▶ TASK TO CARRY OUT
Would you please transcribe the data in full and exactly, excluding images?

┄┄┄┄┄┄┄┄┄┄┄┄┄┄┄┄┄┄┄┄

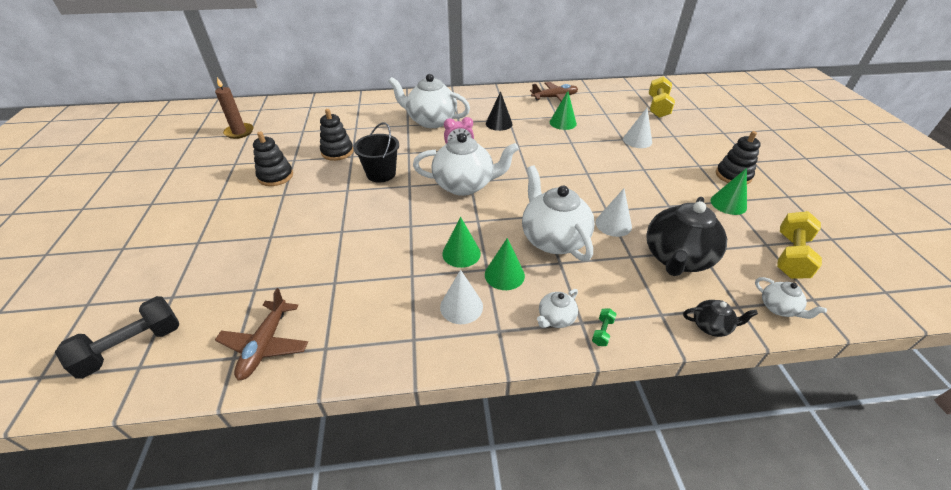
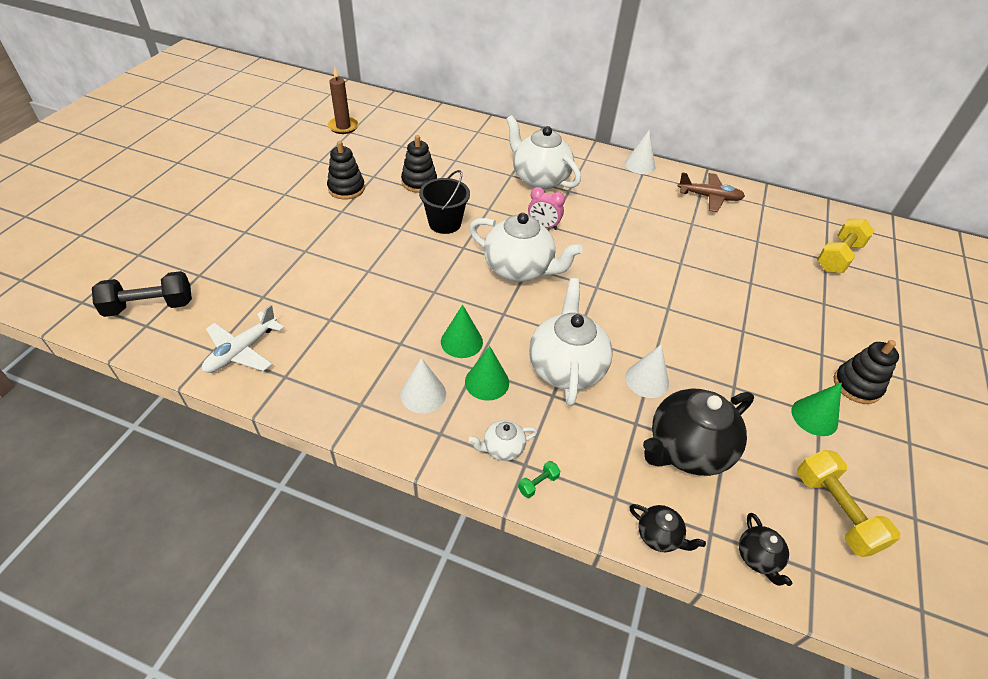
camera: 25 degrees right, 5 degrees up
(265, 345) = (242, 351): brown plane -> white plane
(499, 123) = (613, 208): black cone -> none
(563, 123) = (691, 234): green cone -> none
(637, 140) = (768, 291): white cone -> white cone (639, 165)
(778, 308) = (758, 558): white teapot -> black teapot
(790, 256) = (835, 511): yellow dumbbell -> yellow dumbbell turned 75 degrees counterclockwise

┄┄┄┄┄┄┄┄┄┄┄┄┄┄┄┄┄┄┄┄

▶ SOLVED PROBLEM
camera: 25 degrees right, 5 degrees up
(265, 345) = (242, 351): brown plane -> white plane
(499, 123) = (613, 208): black cone -> none
(563, 123) = (691, 234): green cone -> none
(637, 140) = (768, 291): white cone -> white cone (639, 165)
(778, 308) = (758, 558): white teapot -> black teapot
(790, 256) = (835, 511): yellow dumbbell -> yellow dumbbell turned 75 degrees counterclockwise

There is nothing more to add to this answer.